Leave out the pictures and repeat the entries below verbatim.

▸ Data shown
★ ★ ★ ★
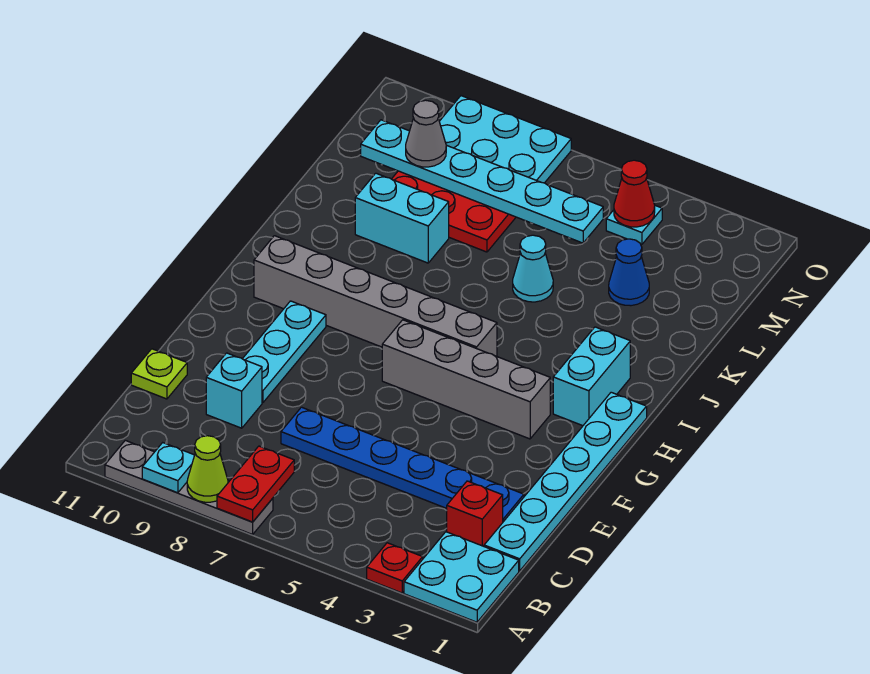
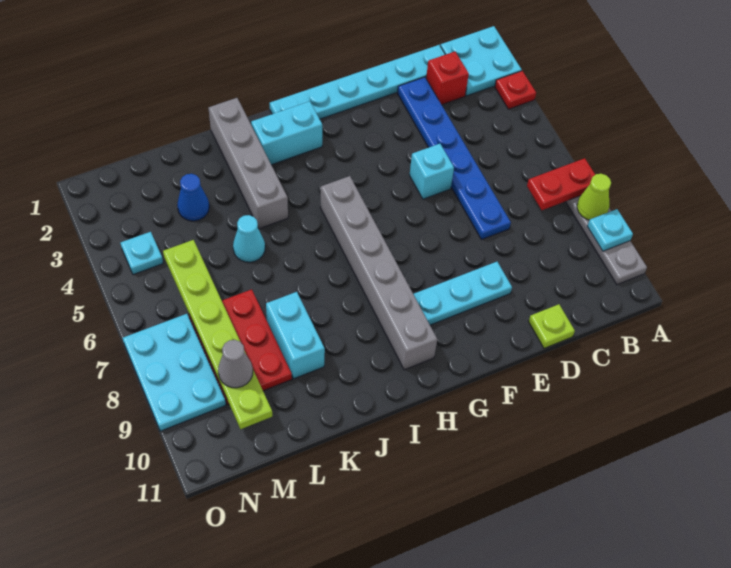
cyan brick D9 level 1 -> cyan brick E5 level 1
grey brick G3:G6 level 1 -> grey brick J1:J4 level 1
cyan plate M5:M10 level 2 -> lime plate M5:M10 level 2
red cone N4 level 2 -> none

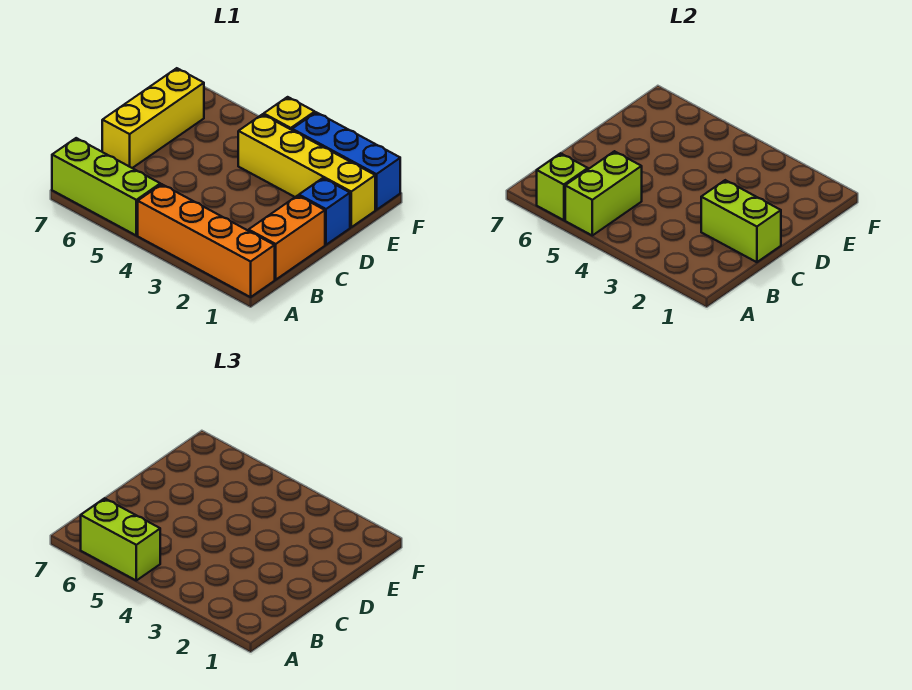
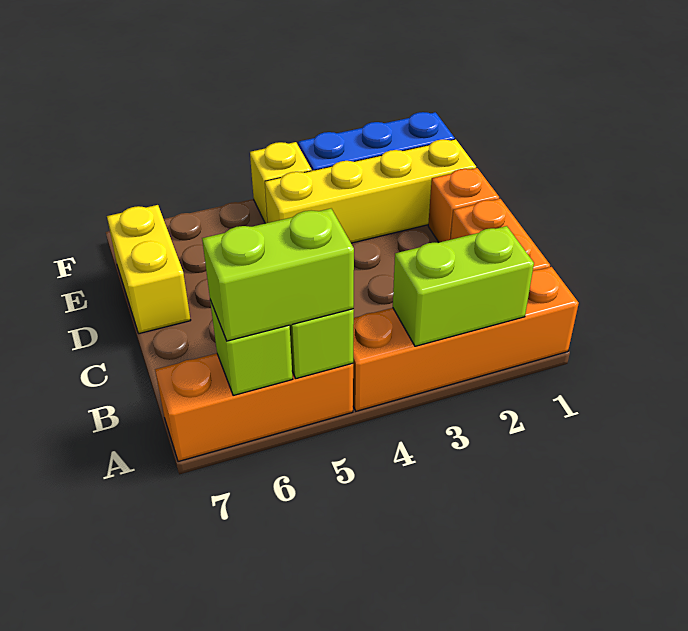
lime brick A5:A7 level 1 -> orange brick A5:A7 level 1
lime brick C1:C2 level 2 -> lime brick A2:A3 level 2
yellow brick C7:E7 level 1 -> yellow brick D7:E7 level 1
blue brick D1 level 1 -> orange brick D1 level 1

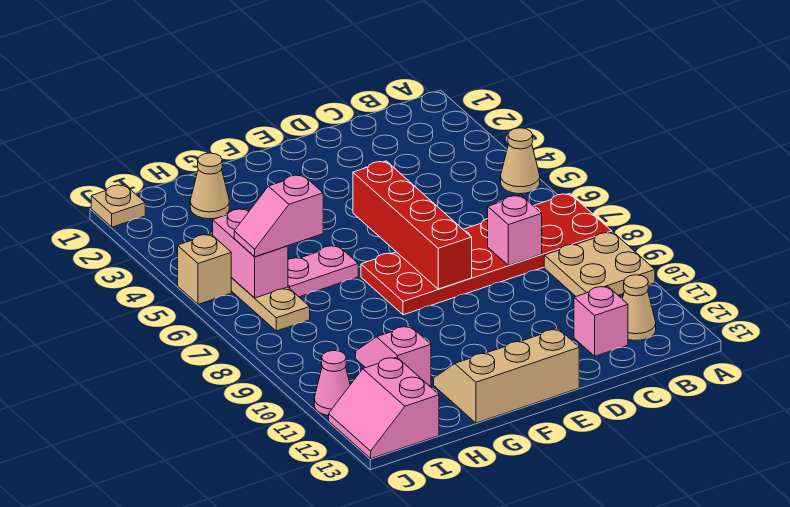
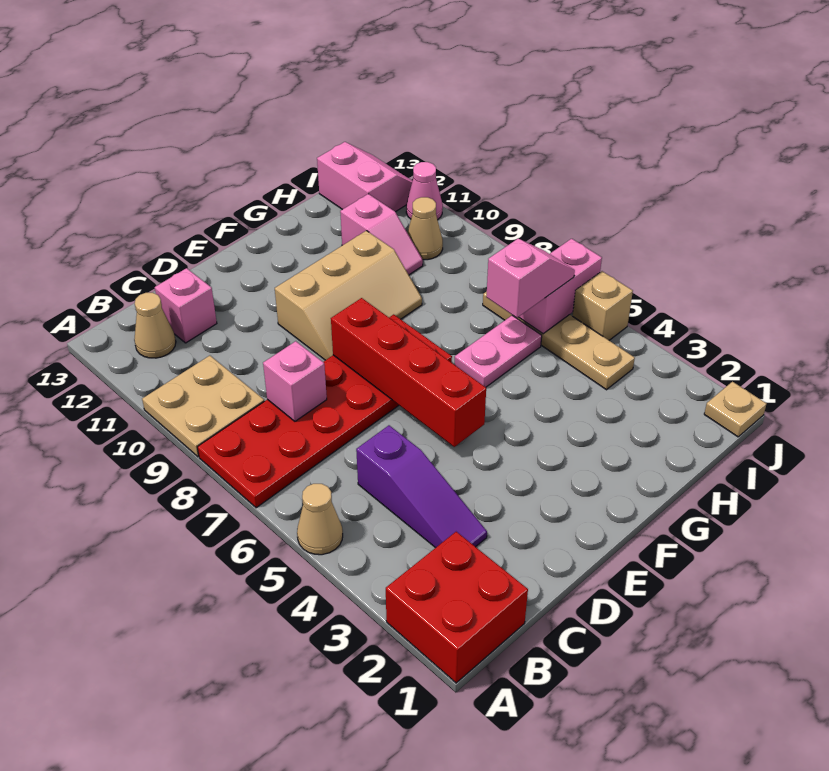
none -> red brick A1:B2 level 1
none -> purple slope C3:C5 level 1 top 5
tan slope E12:G13 level 1 top 13 -> tan slope E9:G10 level 1 top 10
tan cone H2 level 1 -> tan cone I10 level 1
pink brick I5:I6 level 2 -> pink brick I6:J6 level 2

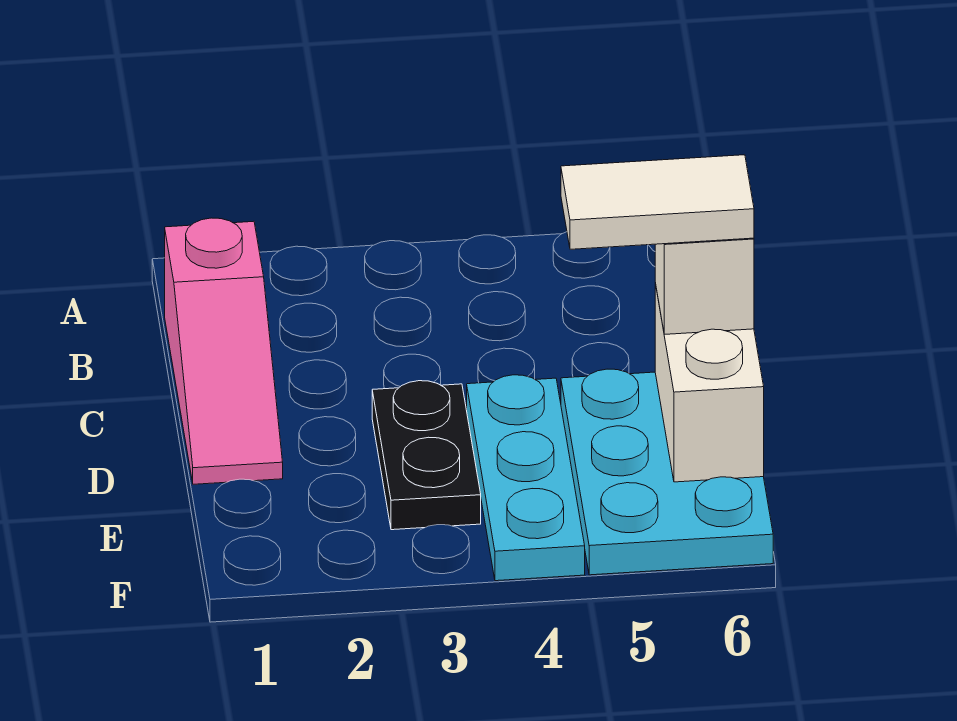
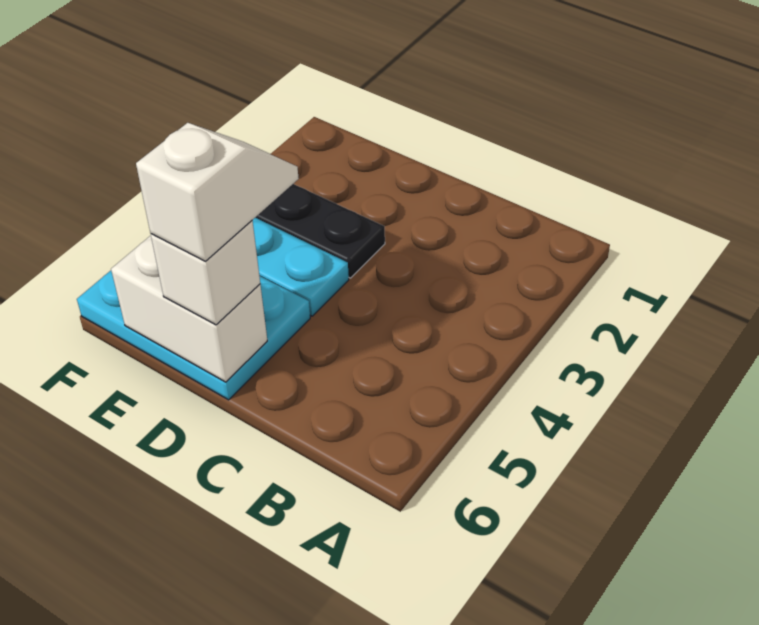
pink slope B1:D1 level 1 top B -> none
white tile D5:D6 level 4 -> white slope D5:D6 level 4 top 6

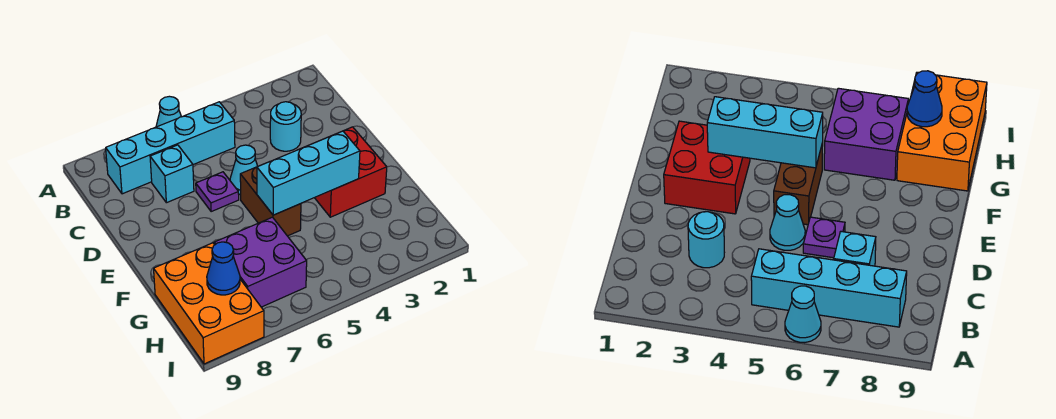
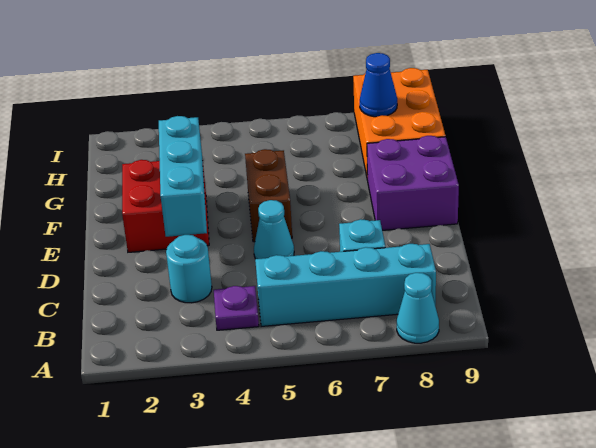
cyan cone A6 level 1 -> cyan cone A8 level 1
purple plate D6 level 1 -> purple plate B4 level 1
cyan brick F3:F5 level 2 -> cyan brick D3:F3 level 2
purple brick G6:H7 level 1 -> purple brick E8:F9 level 1

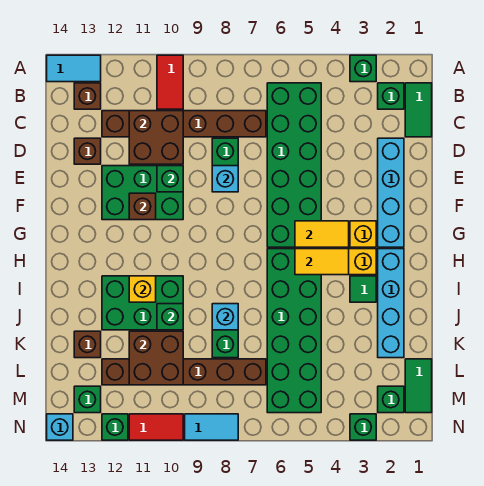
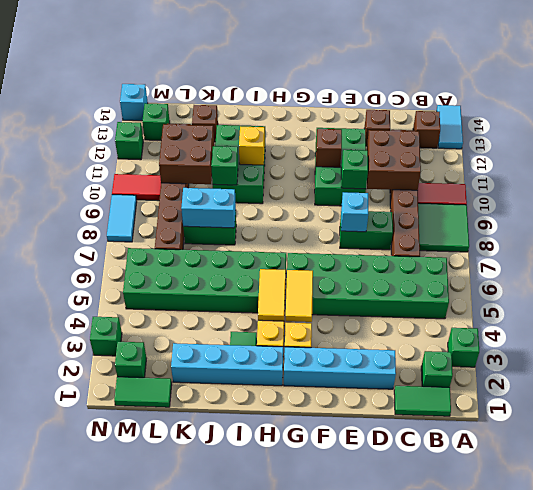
none -> green tile A8:B9 level 1
cyan brick J8 level 2 -> cyan brick J8:K8 level 2
red tile N10:N11 level 1 -> red tile M10:N10 level 1

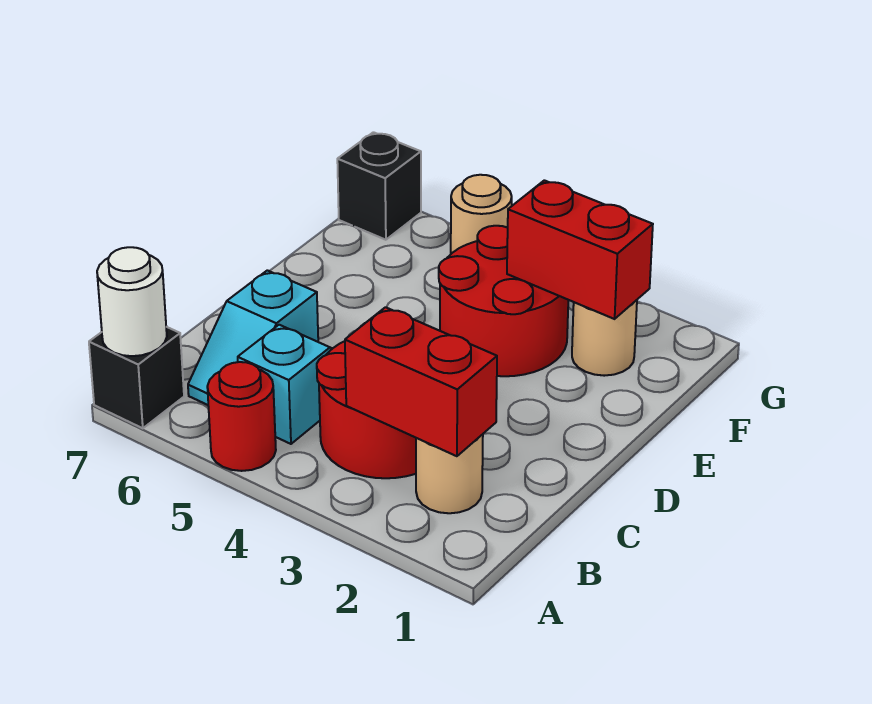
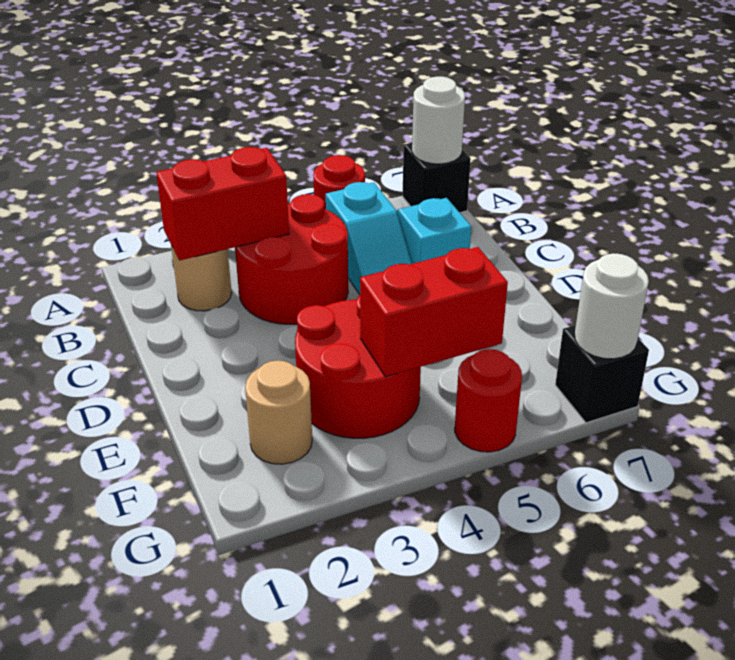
red brick F2:F3 level 2 -> red brick F4:F5 level 2
tan round brick G5 level 1 -> red round brick G5 level 1
none -> white round brick G7 level 2

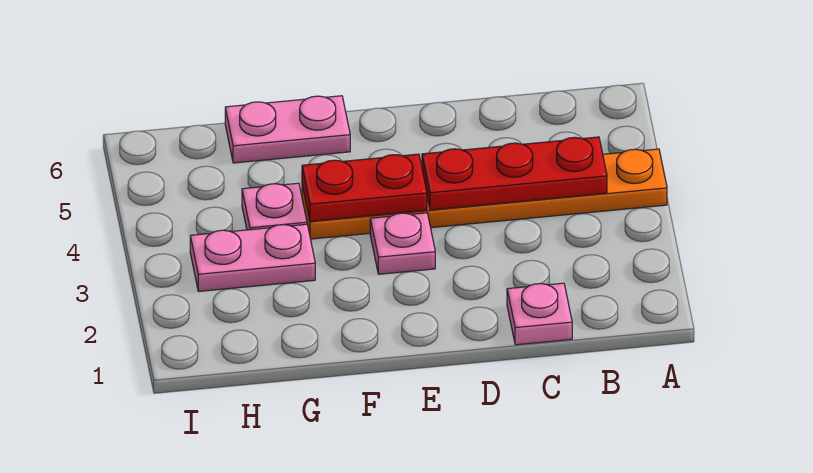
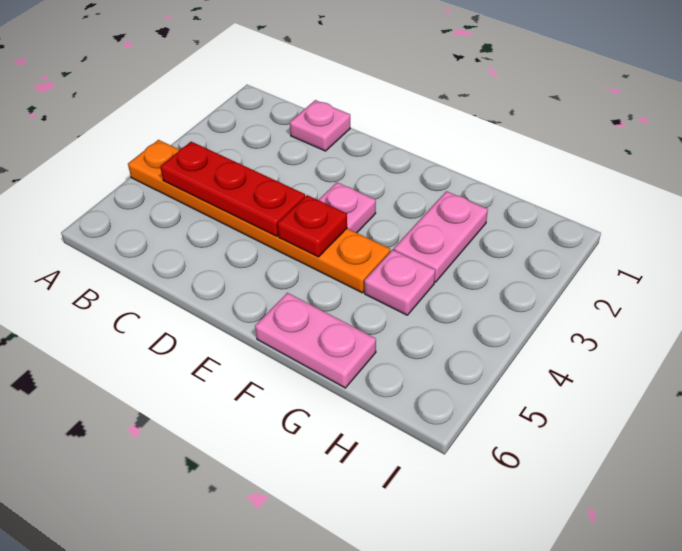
red plate E4:F4 level 2 -> red plate E4 level 2
pink plate G3:H3 level 1 -> pink plate G2:G3 level 1

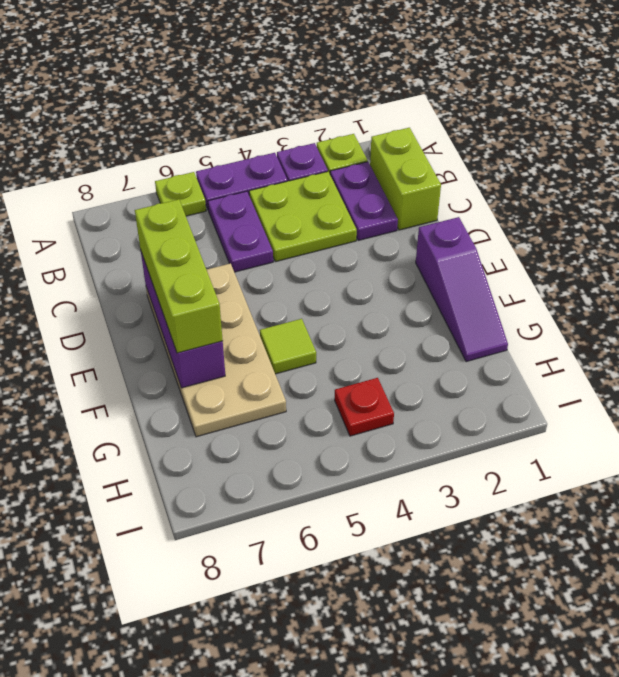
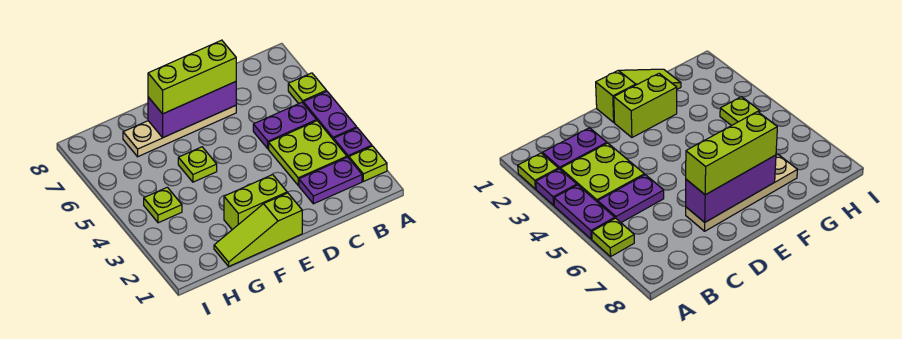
lime brick B1:C1 level 1 -> lime brick E2:F2 level 1
tan plate D6:G7 level 1 -> tan plate D7:G7 level 1
purple slope E1:G1 level 1 top E -> lime slope E1:G1 level 1 top E
lime tile F5 level 1 -> lime plate F5 level 1
red plate H4 level 1 -> lime plate H4 level 1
★ ★ ★ ★
▸ Finished task
cyan brick D9 level 1 -> cyan brick E5 level 1
grey brick G3:G6 level 1 -> grey brick J1:J4 level 1
cyan plate M5:M10 level 2 -> lime plate M5:M10 level 2
red cone N4 level 2 -> none

lime brick A5:A7 level 1 -> orange brick A5:A7 level 1
lime brick C1:C2 level 2 -> lime brick A2:A3 level 2
yellow brick C7:E7 level 1 -> yellow brick D7:E7 level 1
blue brick D1 level 1 -> orange brick D1 level 1

none -> red brick A1:B2 level 1
none -> purple slope C3:C5 level 1 top 5
tan slope E12:G13 level 1 top 13 -> tan slope E9:G10 level 1 top 10
tan cone H2 level 1 -> tan cone I10 level 1
pink brick I5:I6 level 2 -> pink brick I6:J6 level 2

pink slope B1:D1 level 1 top B -> none
white tile D5:D6 level 4 -> white slope D5:D6 level 4 top 6

cyan cone A6 level 1 -> cyan cone A8 level 1
purple plate D6 level 1 -> purple plate B4 level 1
cyan brick F3:F5 level 2 -> cyan brick D3:F3 level 2
purple brick G6:H7 level 1 -> purple brick E8:F9 level 1

none -> green tile A8:B9 level 1
cyan brick J8 level 2 -> cyan brick J8:K8 level 2
red tile N10:N11 level 1 -> red tile M10:N10 level 1

red brick F2:F3 level 2 -> red brick F4:F5 level 2
tan round brick G5 level 1 -> red round brick G5 level 1
none -> white round brick G7 level 2

red plate E4:F4 level 2 -> red plate E4 level 2
pink plate G3:H3 level 1 -> pink plate G2:G3 level 1

lime brick B1:C1 level 1 -> lime brick E2:F2 level 1
tan plate D6:G7 level 1 -> tan plate D7:G7 level 1
purple slope E1:G1 level 1 top E -> lime slope E1:G1 level 1 top E
lime tile F5 level 1 -> lime plate F5 level 1
red plate H4 level 1 -> lime plate H4 level 1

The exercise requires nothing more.